● DATA EXCERPTS
※
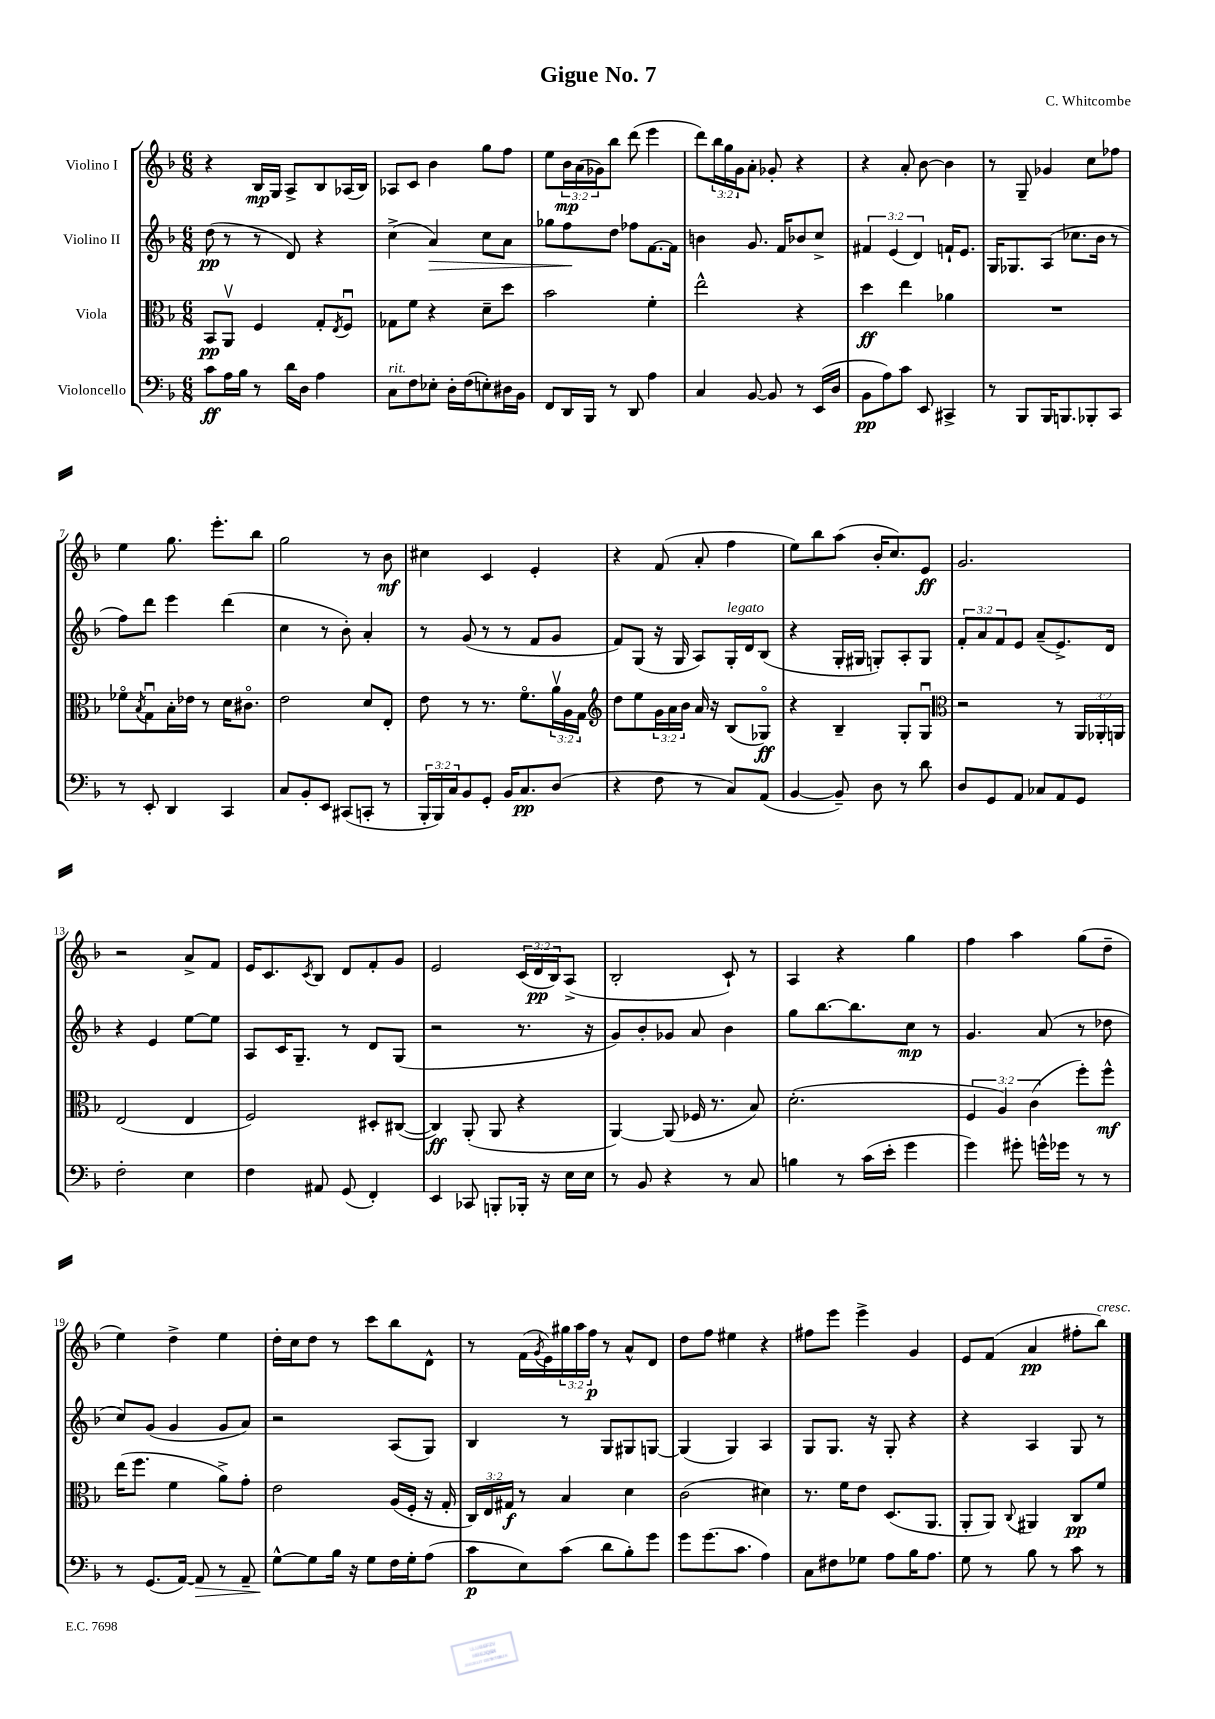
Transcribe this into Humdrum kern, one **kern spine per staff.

**kern	**dynam	**kern	**dynam	**kern	**dynam	**kern	**dynam
*part4	*part4	*part3	*part3	*part2	*part2	*part1	*part1
*staff4	*staff4	*staff3	*staff3	*staff2	*staff2	*staff1	*staff1
*I"Violoncello	*	*I"Viola	*	*I"Violino II	*	*I"Violino I	*
*clefF4	*	*clefC3	*	*clefG2	*	*clefG2	*
*k[b-]	*	*k[b-]	*	*k[b-]	*	*k[b-]	*
*M6/8	*	*M6/8	*	*M6/8	*	*M6/8	*
=1	=1	=1	=1	=1	=1	=1	=1
8c\L	ff	8BB-/L	pp	(8dd\	pp	4r	.
16A\L	.	8AAv/J	.	8r	.	.	.
16B-\JJ	.	.	.	.	.	.	.
8r	.	4F/	.	8r	.	16B-/LL	mp
.	.	.	.	.	.	16G/JJ	.
16d\LL	.	.	.	8d/)	.	8A^/L	.
16D\JJ	.	.	.	.	.	.	.
4A\	.	8G'/L	.	4r	.	8B-/	.
.	.	8qE/	.	.	.	.	.
.	.	8Fu/J	.	.	.	(16A-X/L	.
.	.	.	.	.	.	16B-/JJ)	.
=2	=2	=2	=2	=2	=2	=2	=2
!LO:TX:a:i:t=rit.	!	!	!	!	!	!	!
8C\L	.	8G-X\L	.	(4cc^\	.	8A-X/L	.
8F\	.	8f\J	.	.	.	8c/J	.
!	!	!	!	!	!LO:HP:b	!	!
8E-X'\J	.	4r	.	4a/)	>	4b-\	.
16D'\LL	.	.	.	.	.	.	.
(16F\J	.	.	.	.	.	.	.
8En'\)	.	8d~\L	.	8cc\L	.	8gg\L	.
16D#X\L	.	8dd\J	.	8a\J	.	8ff\J	.
16BB-\JJ	.	.	.	.	.	.	.
=3	=3	=3	=3	=3	=3	=3	=3
8FF/L	.	2b-\	.	8gg-X\L	.	8ee\L	.
16DD/L	.	.	.	8ff\	.	24b-\L	mp
.	.	.	.	.	.	(24a\	.
16BBB-/JJ	.	.	.	.	.	.	.
.	.	.	.	.	.	24g-X\J)	.
8r	.	.	.	8dd\J	]	8bb-\J	.
8DD/	.	.	.	8ff-X\L	.	(8ddd\	.
4A\	.	4f'\	.	[8.f\	.	4eee\	.
.	.	.	.	16f\Jk]	.	.	.
=4	=4	=4	=4	=4	=4	=4	=4
4C/	.	2ee^^\	.	4bn\	.	8ddd\L)	.
.	.	.	.	.	.	24bb-\L	.
.	.	.	.	.	.	24gg\	.
.	.	.	.	.	.	24g\J	.
[8BB-/	.	.	.	8.g/	.	8a'\J	.
8BB-/]	.	.	.	.	.	8g-X'/	.
.	.	.	.	16f/KL	.	.	.
8r	.	4r	.	8b-X/	.	4r	.
(16EE/LL	.	.	.	8cc^/J	.	.	.
16D/JJ	.	.	.	.	.	.	.
=5	=5	=5	=5	=5	=5	=5	=5
8BB-\L	pp	4dd\	ff	6f#X/	.	4r	.
8A\)	.	.	.	.	.	.	.
.	.	.	.	(6e/	.	.	.
8c\J	.	4ee\	.	.	.	8a'/	.
.	.	.	.	6d/)	.	.	.
8EE/	.	.	.	.	.	[8b-\	.
4CC#X^/	.	4a-X\	.	16fn`/KL	.	4b-\]	.
.	.	.	.	8.e/J	.	.	.
=6	=6	=6	=6	=6	=6	=6	=6
8r	.	2.r	.	16G/KL	.	8r	.
.	.	.	.	8.G-X/	.	.	.
8BBB-/L	.	.	.	.	.	8G~/	.
16BBB-/K	.	.	.	(8A/J	.	4g-X/	.
8.BBBn/	.	.	.	.	.	.	.
.	.	.	.	8.cc-X\L	.	.	.
8BBB-X'/	.	.	.	.	.	8cc\L	.
.	.	.	.	16b-\Jk	.	.	.
8CC/J	.	.	.	8r	.	8ff-X\J	.
!!LO:LB:g=z
=7	=7	=7	=7	=7	=7	=7	=7
8r	.	8f-X\L	.	8ff\L)	.	4ee\	.
.	.	8qB-/	.	.	.	.	.
8EE'/	.	8Gu\	.	8ddd\J	.	.	.
4DD/	.	16B-'\L	.	4eee\	.	8.gg\	.
.	.	16e-X\JJ	.	.	.	.	.
.	.	8r	.	.	.	.	.
.	.	.	.	.	.	8.eee'\L	.
4CC/	.	16d\KL	.	(4ddd\	.	.	.
.	.	8.c#X\J	.	.	.	.	.
.	.	.	.	.	.	8bb-\J	.
=8	=8	=8	=8	=8	=8	=8	=8
8C/L	.	2e\	.	4cc\	.	2gg\	.
8BB-'/	.	.	.	.	.	.	.
8EE/J	.	.	.	8r	.	.	.
(8CC#X/L	.	.	.	8b-'\)	.	.	.
8CCn'/J	.	8d/L	.	4a'/	.	8r	.
8r	.	8E'/J	.	.	.	8b-\	mf
=9	=9	=9	=9	=9	=9	=9	=9
24BBB-'/LL	.	8e\	.	8r	.	4cc#X\	.
24BBB-/)	.	.	.	.	.	.	.
24C/J	.	.	.	.	.	.	.
8BB-/	.	8r	.	(8g/	.	.	.
8GG'/J	.	8.r	.	8r	.	4c/	.
16BB-/KL	.	.	.	8r	.	.	.
8.C/	pp	8.f\L	.	.	.	.	.
.	.	.	.	8f/L	.	4e'/	.
(8D/J	.	24av\L	.	8g/J	.	.	.
.	.	24A\	.	.	.	.	.
.	.	24G\JJ	.	.	.	.	.
=10	=10	=10	=10	=10	=10	=10	=10
*	*	*clefG2	*	*	*	*	*
4r	.	8dd\L	.	8f/L)	.	4r	.
.	.	8ee\	.	(8G/J	.	.	.
8F\	.	24g\L	.	16r	.	(8f/	.
.	.	24a\	.	.	.	.	.
.	.	.	.	16G/	.	.	.
.	.	24b-\JJ	.	.	.	.	.
8r	.	16a/	.	8A/L)	.	8a'/	.
.	.	16r	.	.	.	.	.
!	!	!	!	!LO:TX:a:i:t=legato	!	!	!
8C/L)	.	(8B-/L	.	16G'/L	.	4ff\	.
.	.	.	.	16d/J	.	.	.
(8AA/J	.	8G-X/J)	ff	(8B-/J	.	.	.
=11	=11	=11	=11	=11	=11	=11	=11
[4BB-/	.	4r	.	4r	.	8ee\L)	.
.	.	.	.	.	.	8bb-\	.
8BB-~/])	.	4B-~/	.	16G'/LL	.	(8aa\J	.
.	.	.	.	16G#X/JJ	.	.	.
8D\	.	.	.	8Gn'/L)	.	16b-'/KL	.
.	.	.	.	.	.	8.cc/)	.
8r	.	8G'/L	.	8A'/	.	.	.
8d\	.	8Gu/J	.	8G/J	.	8e/J	ff
=12	=12	=12	=12	=12	=12	=12	=12
*	*	*clefC3	*	*	*	*	*
8D/L	.	2r	.	12f'/L	.	2.g/	.
.	.	.	.	12a/	.	.	.
8GG/	.	.	.	.	.	.	.
.	.	.	.	12f/	.	.	.
8AA/J	.	.	.	8e/J	.	.	.
8C-X/L	.	.	.	(8a~/L	.	.	.
8AA/	.	8r	.	8.e^/)	.	.	.
8GG/J	.	24AA/LL	.	.	.	.	.
.	.	24AA-X'/	.	.	.	.	.
.	.	.	.	16d/Jk	.	.	.
.	.	24AAn/JJ	.	.	.	.	.
!!LO:LB:g=z
=13	=13	=13	=13	=13	=13	=13	=13
2F'\	.	(2E/	.	4r	.	2r	.
.	.	.	.	4e/	.	.	.
4E\	.	4E/	.	[8ee\L	.	8a^/L	.
.	.	.	.	8ee\J]	.	8f/J	.
=14	=14	=14	=14	=14	=14	=14	=14
4F\	.	2F/)	.	8A/L	.	16e/KL	.
.	.	.	.	.	.	8.c/	.
.	.	.	.	16c/K	.	.	.
.	.	.	.	8.G~/J	.	.	.
.	.	.	.	.	.	8qc/	.
8AA#X/	.	.	.	.	.	8B-/J	.
(8GG/	.	.	.	8r	.	8d/L	.
4FF'/)	.	8D#X'/L	.	8d/L	.	8f'/	.
.	.	([8C#X/J	.	(8G/J	.	8g/J	.
=15	=15	=15	=15	=15	=15	=15	=15
4EE/	.	4C#/])	ff	2r	.	2e/	.
8CC-X/	.	(8AA'/	.	.	.	.	.
8BBBn'/L	.	8AA/	.	.	.	.	.
16BBB-X'/Jk	.	4r	.	8.r	.	(24c/LL	.
.	.	.	.	.	.	24d/	pp
16r	.	.	.	.	.	.	.
.	.	.	.	.	.	24B-/J)	.
16E\LL	.	.	.	.	.	(8A^/J	.
16E\JJ	.	.	.	16r	.	.	.
=16	=16	=16	=16	=16	=16	=16	=16
8r	.	[4AA/)	.	8g/L)	.	2B-'/	.
8BB-/	.	.	.	8b-'/	.	.	.
4r	.	(8AA/]	.	8g-X/J	.	.	.
.	.	16F-X/	.	8a/	.	.	.
.	.	8.r	.	.	.	.	.
8r	.	.	.	4b-\	.	8c`/)	.
8C/	.	8B-/)	.	.	.	8r	.
=17	=17	=17	=17	=17	=17	=17	=17
4Bn\	.	(2.d'\	.	8gg\L	.	4A/	.
.	.	.	.	[8.bb-\	.	.	.
8r	.	.	.	.	.	4r	.
.	.	.	.	8.bb-\]	.	.	.
(16c\LL	.	.	.	.	.	.	.
16e'\JJ	.	.	.	.	.	.	.
4g\	.	.	.	8cc\J	mp	4gg\	.
.	.	.	.	8r	.	.	.
=18	=18	=18	=18	=18	=18	=18	=18
4g\)	.	6F/	.	4.g/	.	4ff\	.
.	.	6A/)	.	.	.	.	.
8g#X'\	.	.	.	.	.	4aa\	.
.	.	(6c\	.	.	.	.	.
16gn^^\LL	.	.	.	(8a/	.	.	.
16g-X\JJ	.	.	.	.	.	.	.
8r	.	8ff'\L)	.	8r	.	(8gg\L	.
8r	.	8ff^^\J	mf	8dd-X\	.	8dd~\J	.
!!LO:LB:g=z
=19	=19	=19	=19	=19	=19	=19	=19
8r	.	(16ee\KL	.	8cc/L)	.	4ee\)	.
.	.	8.ff\J	.	.	.	.	.
(8.GG/L	.	.	.	(8g/J	.	.	.
.	.	4f\	.	4g/	.	4dd^\	.
[16AA/Jk)	.	.	.	.	.	.	.
!	!LO:HP:b	!	!	!	!	!	!
8AA/]	>	.	.	.	.	.	.
8r	.	8a^\L)	.	8g/L	.	4ee\	.
8AA~/	.	8g'\J	.	8a/J)	.	.	.
=20	=20	=20	=20	=20	=20	=20	=20
[8G^^\L	.	2e\	.	2r	.	16dd'\LL	.
.	.	.	.	.	.	16cc\J	.
8G\]	]	.	.	.	.	8dd\J	.
16B-\Jk	.	.	.	.	.	8r	.
16r	.	.	.	.	.	.	.
8G\L	.	.	.	.	.	8ccc\L	.
16F\L	.	(16A/LL	.	(8A/L	.	8bb-\	.
16G'\J	.	16F'/JJ	.	.	.	.	.
(8A\J	.	16r	.	8G/J)	.	8d^^\J	.
.	.	16G'/	.	.	.	.	.
=21	=21	=21	=21	=21	=21	=21	=21
8c\L	p	24C/LL)	.	4B-/	.	8r	.
.	.	24E/	.	.	.	.	.
.	.	24G#X/JJ	f	.	.	.	.
8E\)	.	8r	.	.	.	(16f\LL	.
.	.	.	.	.	.	8qg/	.
.	.	.	.	.	.	16e\)	.
(8c\J	.	4B-/	.	8r	.	24gg#X\	.
.	.	.	.	.	.	24aa\	.
.	.	.	.	.	.	24ff\JJ	p
8d\L	.	.	.	8G/L	.	8r	.
8B-'\)	.	4d\	.	8G#X/	.	8a^^/L	.
8g\J	.	.	.	[8Gn/J	.	8d/J	.
=22	=22	=22	=22	=22	=22	=22	=22
8g\L	.	(2c\	.	(4G/]	.	8dd\L	.
(8.g\	.	.	.	.	.	8ff\J	.
.	.	.	.	4G/)	.	4ee#X\	.
8.c\J	.	.	.	.	.	.	.
4A\)	.	4d#X\)	.	4A/	.	4r	.
=23	=23	=23	=23	=23	=23	=23	=23
8C\L	.	8.r	.	8G/L	.	8ff#X\L	.
8F#X\	.	.	.	8.G/J	.	8eee\J	.
.	.	16f\KL	.	.	.	.	.
8G-X\J	.	8e\J	.	.	.	4eee^\	.
.	.	.	.	16r	.	.	.
8A\L	.	(8.D/L	.	8G'/	.	.	.
16B-\K	.	.	.	4r	.	4g/	.
8.A\J	.	8.AA/J	.	.	.	.	.
=24	=24	=24	=24	=24	=24	=24	=24
8G\	.	8AA'/L	.	4r	.	8e/L	.
8r	.	8AA/J)	.	.	.	(8f/J	.
.	.	8qqC/	.	.	.	.	.
8B-\	.	4AA#X/	.	4A/	.	4a/	pp
8r	.	.	.	.	.	.	.
8c\	.	8C/L	pp	8G/	.	8ff#X'\L	.
!	!	!	!	!	!	!LO:TX:a:i:t=cresc.	!
8r	.	8f/J	.	8r	.	8bb-\J)	.
==	==	==	==	==	==	==	==
*-	*-	*-	*-	*-	*-	*-	*-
※
● GOAL
Which lines in the records contain the string "kern"? Pick out each one and copy it in full.

● RESPONSE TO THE TASK
Transcribe this into Humdrum kern, one **kern spine per staff.
**kern	**dynam	**kern	**dynam	**kern	**dynam	**kern	**dynam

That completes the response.